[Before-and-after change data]
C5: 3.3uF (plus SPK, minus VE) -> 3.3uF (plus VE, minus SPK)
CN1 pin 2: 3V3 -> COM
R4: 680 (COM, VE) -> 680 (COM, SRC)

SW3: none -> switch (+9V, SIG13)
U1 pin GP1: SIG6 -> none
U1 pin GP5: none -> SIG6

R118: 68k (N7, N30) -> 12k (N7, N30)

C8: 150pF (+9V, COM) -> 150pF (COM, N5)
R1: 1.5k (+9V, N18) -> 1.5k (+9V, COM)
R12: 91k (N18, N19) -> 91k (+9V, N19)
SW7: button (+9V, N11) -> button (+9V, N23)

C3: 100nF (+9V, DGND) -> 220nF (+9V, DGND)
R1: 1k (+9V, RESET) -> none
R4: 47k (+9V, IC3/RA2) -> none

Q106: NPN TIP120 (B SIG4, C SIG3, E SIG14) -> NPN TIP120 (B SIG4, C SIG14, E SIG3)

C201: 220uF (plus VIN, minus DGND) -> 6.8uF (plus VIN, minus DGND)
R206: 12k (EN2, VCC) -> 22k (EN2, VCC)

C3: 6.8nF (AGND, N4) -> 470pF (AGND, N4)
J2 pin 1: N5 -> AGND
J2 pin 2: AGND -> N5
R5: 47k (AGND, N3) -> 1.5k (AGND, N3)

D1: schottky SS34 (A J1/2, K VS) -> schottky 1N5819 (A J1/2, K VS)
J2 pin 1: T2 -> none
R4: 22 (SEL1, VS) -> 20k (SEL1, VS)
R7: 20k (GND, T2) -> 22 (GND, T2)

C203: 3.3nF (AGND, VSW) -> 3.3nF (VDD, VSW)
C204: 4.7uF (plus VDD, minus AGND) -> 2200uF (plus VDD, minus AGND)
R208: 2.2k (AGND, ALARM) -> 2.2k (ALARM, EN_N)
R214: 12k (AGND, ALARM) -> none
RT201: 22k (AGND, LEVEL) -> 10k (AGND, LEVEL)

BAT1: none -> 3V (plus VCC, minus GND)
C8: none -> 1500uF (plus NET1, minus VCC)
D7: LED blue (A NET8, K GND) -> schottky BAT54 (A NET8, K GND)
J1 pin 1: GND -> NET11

> Assignment:
Repeat, word for word, the lines from the start of the records to the line that contains "R12: 91k (N18, N19) -> 91k (+9V, N19)", both of them included, and no others.

> Exercise result:
C5: 3.3uF (plus SPK, minus VE) -> 3.3uF (plus VE, minus SPK)
CN1 pin 2: 3V3 -> COM
R4: 680 (COM, VE) -> 680 (COM, SRC)

SW3: none -> switch (+9V, SIG13)
U1 pin GP1: SIG6 -> none
U1 pin GP5: none -> SIG6

R118: 68k (N7, N30) -> 12k (N7, N30)

C8: 150pF (+9V, COM) -> 150pF (COM, N5)
R1: 1.5k (+9V, N18) -> 1.5k (+9V, COM)
R12: 91k (N18, N19) -> 91k (+9V, N19)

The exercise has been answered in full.